● **Exercise description**
Return all entries precisely as they stand, without the images.

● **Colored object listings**
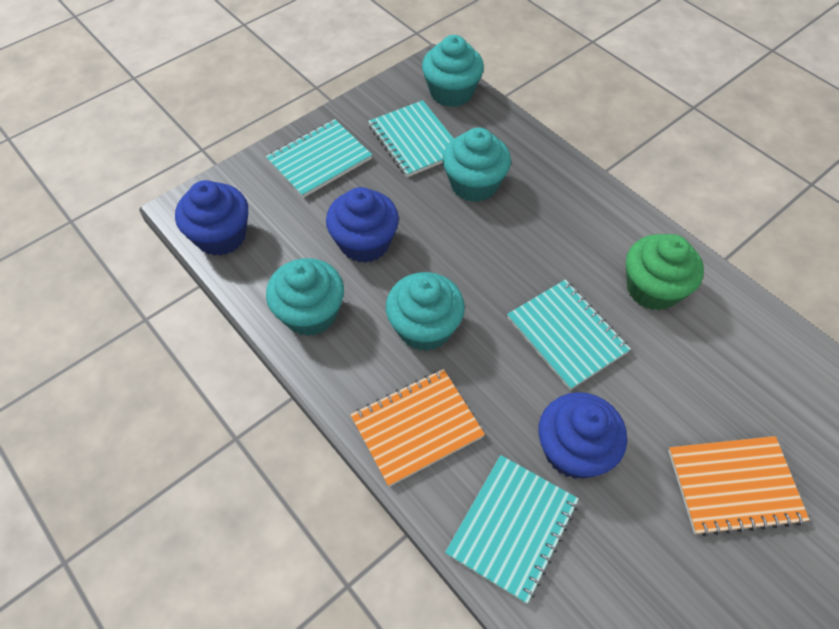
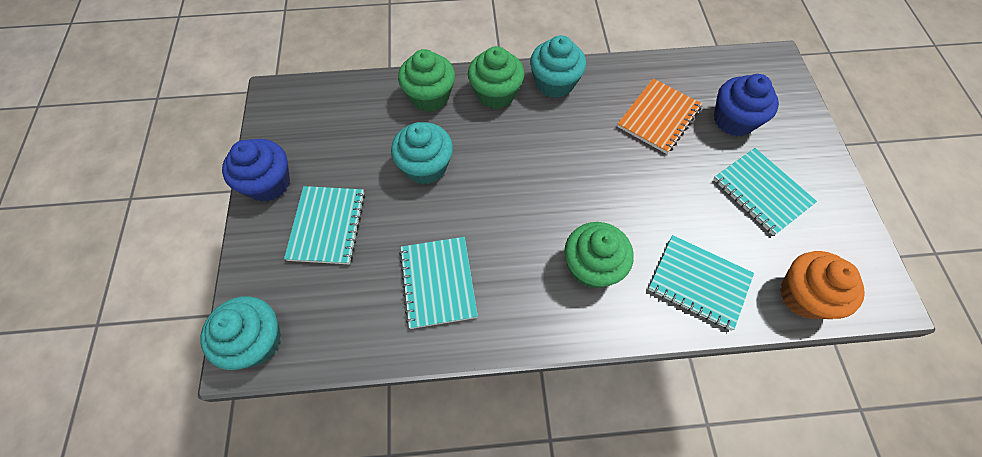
blue cupcake: 3 -> 2
green cupcake: 1 -> 3
orange cupcake: 0 -> 1
orange notebook: 2 -> 1
turquoise cupcake: 4 -> 3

● **Task output**
blue cupcake: 3 -> 2
green cupcake: 1 -> 3
orange cupcake: 0 -> 1
orange notebook: 2 -> 1
turquoise cupcake: 4 -> 3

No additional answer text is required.